• Task: Go to the line below containing "DIGITS2 pin VCC: 3V3 -> none" and print exactly from there through the line containing "SD3 pin VCC: 5V -> 3V3", both included. Print nothing else.

• Task data:
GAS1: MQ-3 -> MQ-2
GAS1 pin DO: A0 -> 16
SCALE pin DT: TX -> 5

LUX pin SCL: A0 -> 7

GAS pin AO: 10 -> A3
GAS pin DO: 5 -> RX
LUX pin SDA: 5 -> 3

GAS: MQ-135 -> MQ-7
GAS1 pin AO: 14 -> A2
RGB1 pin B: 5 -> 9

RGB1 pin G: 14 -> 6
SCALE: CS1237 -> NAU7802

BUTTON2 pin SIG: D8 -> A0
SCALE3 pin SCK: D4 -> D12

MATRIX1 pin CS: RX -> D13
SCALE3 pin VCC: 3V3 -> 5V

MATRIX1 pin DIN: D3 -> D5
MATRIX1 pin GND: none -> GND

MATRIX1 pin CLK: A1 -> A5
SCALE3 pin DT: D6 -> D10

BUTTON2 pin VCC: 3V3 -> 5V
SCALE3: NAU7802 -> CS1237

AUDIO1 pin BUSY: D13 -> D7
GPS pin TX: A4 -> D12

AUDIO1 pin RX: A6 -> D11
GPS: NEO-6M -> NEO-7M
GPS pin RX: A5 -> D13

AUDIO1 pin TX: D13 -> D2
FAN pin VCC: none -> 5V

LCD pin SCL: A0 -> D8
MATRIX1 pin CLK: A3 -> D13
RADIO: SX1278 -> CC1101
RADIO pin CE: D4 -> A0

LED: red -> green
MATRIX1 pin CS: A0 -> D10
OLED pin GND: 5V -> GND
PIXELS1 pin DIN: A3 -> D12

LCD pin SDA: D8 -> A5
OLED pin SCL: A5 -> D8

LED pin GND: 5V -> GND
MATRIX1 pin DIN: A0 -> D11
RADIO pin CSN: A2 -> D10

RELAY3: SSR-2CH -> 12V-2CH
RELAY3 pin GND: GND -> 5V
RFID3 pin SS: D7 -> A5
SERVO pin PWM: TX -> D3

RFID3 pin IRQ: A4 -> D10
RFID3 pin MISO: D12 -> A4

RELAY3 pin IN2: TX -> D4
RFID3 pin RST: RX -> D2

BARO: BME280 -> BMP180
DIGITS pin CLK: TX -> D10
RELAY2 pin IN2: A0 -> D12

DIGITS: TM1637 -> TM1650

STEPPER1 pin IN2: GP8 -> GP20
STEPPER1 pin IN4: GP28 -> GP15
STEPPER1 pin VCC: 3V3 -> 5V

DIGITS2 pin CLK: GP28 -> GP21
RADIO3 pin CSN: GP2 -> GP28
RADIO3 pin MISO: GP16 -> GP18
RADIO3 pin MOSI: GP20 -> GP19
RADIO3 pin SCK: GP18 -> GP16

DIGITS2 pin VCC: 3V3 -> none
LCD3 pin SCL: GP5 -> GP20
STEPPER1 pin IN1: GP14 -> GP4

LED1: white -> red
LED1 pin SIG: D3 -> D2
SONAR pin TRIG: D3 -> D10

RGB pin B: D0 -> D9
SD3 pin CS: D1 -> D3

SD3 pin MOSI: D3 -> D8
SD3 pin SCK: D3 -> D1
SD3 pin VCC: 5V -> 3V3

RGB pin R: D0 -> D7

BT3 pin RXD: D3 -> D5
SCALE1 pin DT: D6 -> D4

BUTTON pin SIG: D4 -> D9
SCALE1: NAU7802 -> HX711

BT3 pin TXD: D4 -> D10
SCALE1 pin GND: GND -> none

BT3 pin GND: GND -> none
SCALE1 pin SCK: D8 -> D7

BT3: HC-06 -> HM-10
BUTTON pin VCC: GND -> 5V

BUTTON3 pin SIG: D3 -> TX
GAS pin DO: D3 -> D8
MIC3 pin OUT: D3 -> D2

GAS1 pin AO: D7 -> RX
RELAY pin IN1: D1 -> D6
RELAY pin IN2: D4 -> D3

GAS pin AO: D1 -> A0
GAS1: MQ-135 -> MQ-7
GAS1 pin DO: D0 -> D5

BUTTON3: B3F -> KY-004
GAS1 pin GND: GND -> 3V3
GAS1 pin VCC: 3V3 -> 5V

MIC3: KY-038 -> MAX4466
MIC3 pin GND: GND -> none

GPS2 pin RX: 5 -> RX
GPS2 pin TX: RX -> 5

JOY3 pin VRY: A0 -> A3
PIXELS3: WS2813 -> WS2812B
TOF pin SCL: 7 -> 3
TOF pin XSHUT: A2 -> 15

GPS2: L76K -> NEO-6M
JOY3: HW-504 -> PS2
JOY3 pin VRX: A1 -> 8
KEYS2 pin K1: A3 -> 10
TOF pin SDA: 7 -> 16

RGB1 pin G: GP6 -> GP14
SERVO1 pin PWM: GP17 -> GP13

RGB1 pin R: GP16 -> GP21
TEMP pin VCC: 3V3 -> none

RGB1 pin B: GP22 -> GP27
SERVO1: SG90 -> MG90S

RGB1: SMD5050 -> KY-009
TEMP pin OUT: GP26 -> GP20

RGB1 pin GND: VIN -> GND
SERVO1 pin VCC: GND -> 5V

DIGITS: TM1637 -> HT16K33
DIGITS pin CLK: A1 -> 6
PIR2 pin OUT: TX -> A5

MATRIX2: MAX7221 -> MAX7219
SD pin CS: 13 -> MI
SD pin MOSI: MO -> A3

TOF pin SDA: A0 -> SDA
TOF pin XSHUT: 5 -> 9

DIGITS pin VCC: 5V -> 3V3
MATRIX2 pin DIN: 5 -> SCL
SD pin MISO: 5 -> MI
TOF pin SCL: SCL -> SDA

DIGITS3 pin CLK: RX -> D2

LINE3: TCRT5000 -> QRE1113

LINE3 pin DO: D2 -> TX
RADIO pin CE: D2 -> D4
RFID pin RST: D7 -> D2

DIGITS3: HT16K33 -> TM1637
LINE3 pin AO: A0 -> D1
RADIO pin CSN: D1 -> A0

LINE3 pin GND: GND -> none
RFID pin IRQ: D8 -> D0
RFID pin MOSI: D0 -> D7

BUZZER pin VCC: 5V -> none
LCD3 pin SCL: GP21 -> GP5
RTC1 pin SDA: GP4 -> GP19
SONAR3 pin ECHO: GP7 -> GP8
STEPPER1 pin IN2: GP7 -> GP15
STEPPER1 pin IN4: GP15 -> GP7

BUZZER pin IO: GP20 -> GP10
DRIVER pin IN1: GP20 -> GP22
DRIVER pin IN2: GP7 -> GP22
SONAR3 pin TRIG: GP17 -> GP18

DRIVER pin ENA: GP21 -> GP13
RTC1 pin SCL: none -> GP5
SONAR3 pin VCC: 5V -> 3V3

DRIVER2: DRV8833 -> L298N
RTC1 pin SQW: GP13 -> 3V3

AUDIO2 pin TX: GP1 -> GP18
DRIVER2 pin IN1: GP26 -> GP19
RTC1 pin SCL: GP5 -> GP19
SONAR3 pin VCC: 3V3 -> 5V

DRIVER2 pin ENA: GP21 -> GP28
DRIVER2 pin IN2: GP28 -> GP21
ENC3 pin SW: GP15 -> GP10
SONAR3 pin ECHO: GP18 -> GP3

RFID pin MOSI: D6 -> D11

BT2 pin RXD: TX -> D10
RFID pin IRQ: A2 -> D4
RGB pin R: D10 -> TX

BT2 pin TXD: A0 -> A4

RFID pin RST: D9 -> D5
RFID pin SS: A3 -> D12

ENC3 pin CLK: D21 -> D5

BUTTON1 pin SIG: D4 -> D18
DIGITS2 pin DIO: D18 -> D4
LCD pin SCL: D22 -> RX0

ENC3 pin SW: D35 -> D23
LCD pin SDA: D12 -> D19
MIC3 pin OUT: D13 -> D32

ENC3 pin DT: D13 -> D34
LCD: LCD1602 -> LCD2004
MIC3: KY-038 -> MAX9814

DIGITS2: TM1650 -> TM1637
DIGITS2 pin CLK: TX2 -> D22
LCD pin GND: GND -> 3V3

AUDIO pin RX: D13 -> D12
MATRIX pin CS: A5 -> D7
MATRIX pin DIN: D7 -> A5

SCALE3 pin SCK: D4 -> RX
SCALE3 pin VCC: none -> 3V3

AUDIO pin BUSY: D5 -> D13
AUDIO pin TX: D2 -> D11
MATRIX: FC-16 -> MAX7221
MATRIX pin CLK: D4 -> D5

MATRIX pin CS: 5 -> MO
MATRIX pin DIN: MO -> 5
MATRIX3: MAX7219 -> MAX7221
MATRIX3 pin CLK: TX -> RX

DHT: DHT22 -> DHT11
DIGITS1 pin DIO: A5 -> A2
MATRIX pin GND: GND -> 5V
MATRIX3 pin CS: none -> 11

• Result of the task:
DIGITS2 pin VCC: 3V3 -> none
LCD3 pin SCL: GP5 -> GP20
STEPPER1 pin IN1: GP14 -> GP4

LED1: white -> red
LED1 pin SIG: D3 -> D2
SONAR pin TRIG: D3 -> D10

RGB pin B: D0 -> D9
SD3 pin CS: D1 -> D3

SD3 pin MOSI: D3 -> D8
SD3 pin SCK: D3 -> D1
SD3 pin VCC: 5V -> 3V3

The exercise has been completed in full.